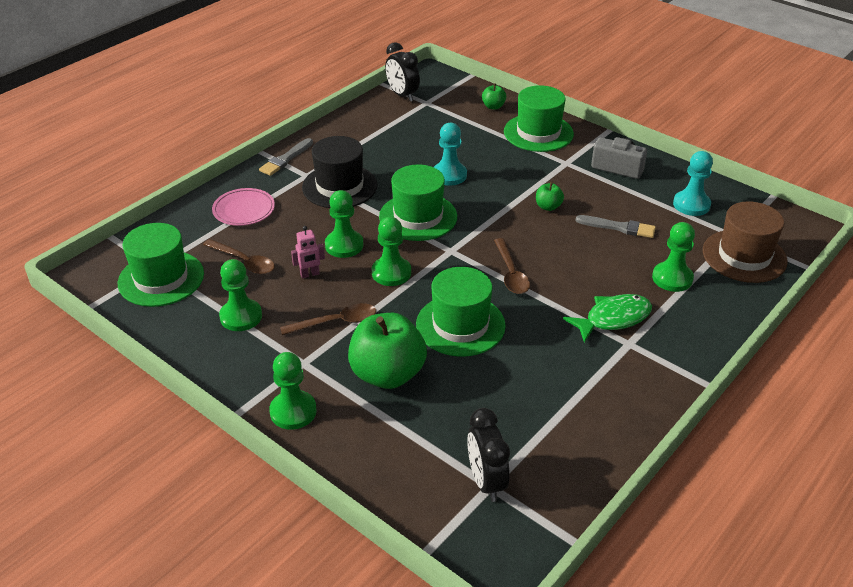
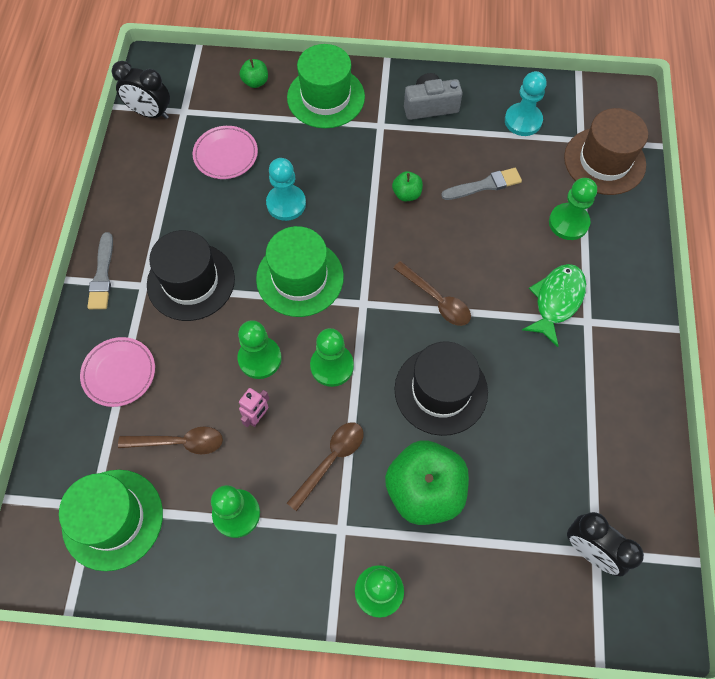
camera: 35 degrees left, 25 degrees up
(432, 134) = (226, 155): none -> pink plate
(460, 325) = (441, 390): green hat -> black hat

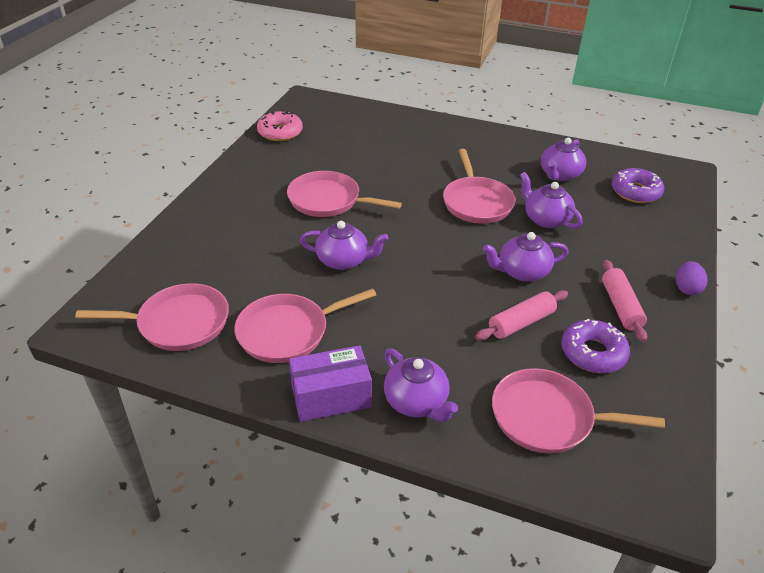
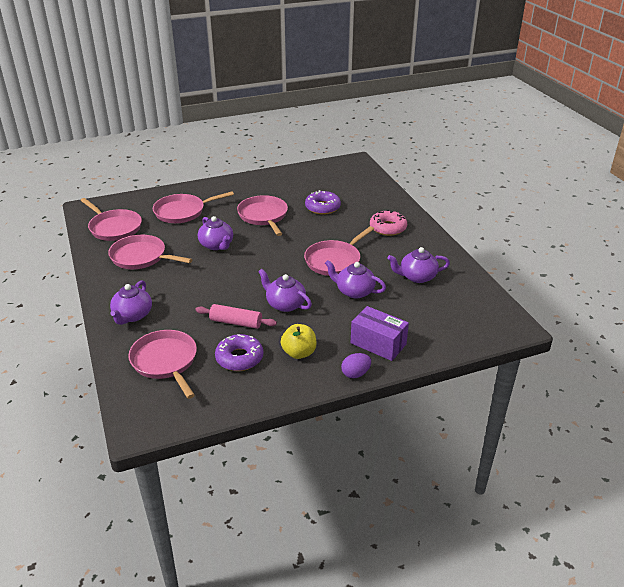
camera: 50 degrees right, 5 degrees down
(229, 250) = (182, 212): none -> pink pan
(280, 132) = (306, 172): pink donut -> pink donut (388, 228)
(331, 397) = (109, 290): purple box -> purple box (378, 344)
(546, 219) = (354, 291): purple teapot -> purple teapot turned 75 degrees counterclockwise
(620, 306) = (299, 353): pink rolling pin -> yellow apple
(635, 192) = (446, 314): purple donut -> purple donut (322, 207)

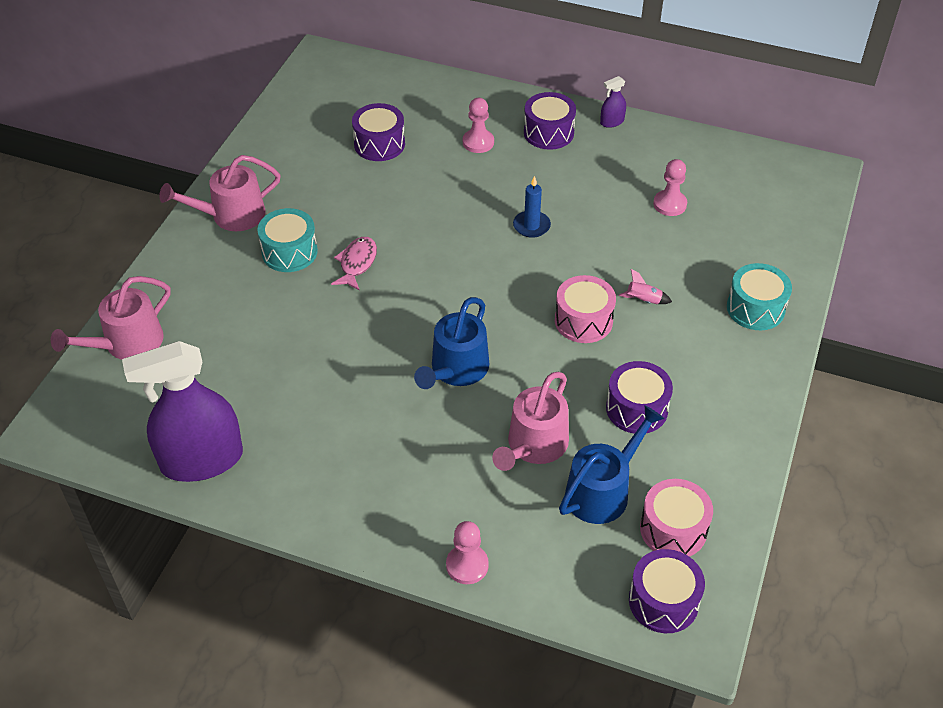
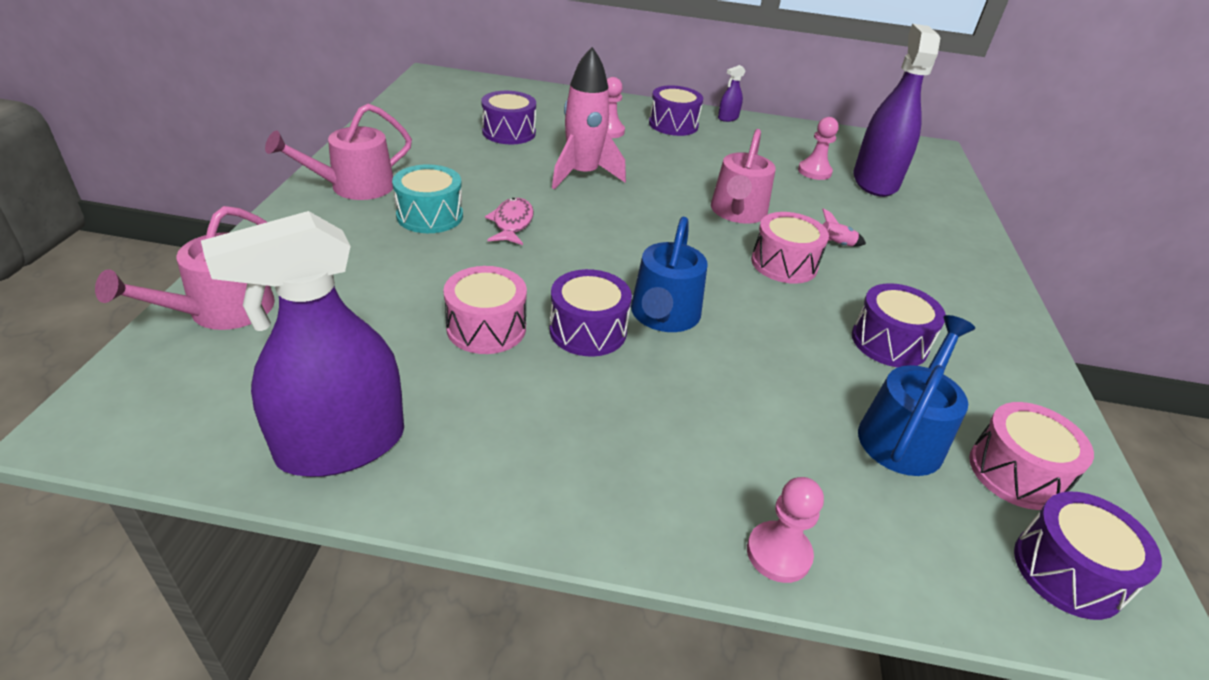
camera: 15 degrees left, 10 degrees down
(314, 371) = (486, 328): none -> pink drum
(391, 379) = (588, 330): none -> purple drum
(435, 204) = (583, 175): none -> pink rocket
(531, 226) = (689, 189): blue candle -> none
(534, 445) = (793, 389): pink watering can -> pink watering can (737, 212)
(728, 219) = (875, 181): none -> purple spray bottle
(755, 308) = (948, 247): turquoise drum -> none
────
→ ASSIGNED TASK
Please reproduce each entry above word for word and keep the pictures out of the copy.

→ TASK RESPONSE
camera: 35 degrees left, 25 degrees up
(432, 134) = (226, 155): none -> pink plate
(460, 325) = (441, 390): green hat -> black hat

camera: 50 degrees right, 5 degrees down
(229, 250) = (182, 212): none -> pink pan
(280, 132) = (306, 172): pink donut -> pink donut (388, 228)
(331, 397) = (109, 290): purple box -> purple box (378, 344)
(546, 219) = (354, 291): purple teapot -> purple teapot turned 75 degrees counterclockwise
(620, 306) = (299, 353): pink rolling pin -> yellow apple
(635, 192) = (446, 314): purple donut -> purple donut (322, 207)

camera: 15 degrees left, 10 degrees down
(314, 371) = (486, 328): none -> pink drum
(391, 379) = (588, 330): none -> purple drum
(435, 204) = (583, 175): none -> pink rocket
(531, 226) = (689, 189): blue candle -> none
(534, 445) = (793, 389): pink watering can -> pink watering can (737, 212)
(728, 219) = (875, 181): none -> purple spray bottle
(755, 308) = (948, 247): turquoise drum -> none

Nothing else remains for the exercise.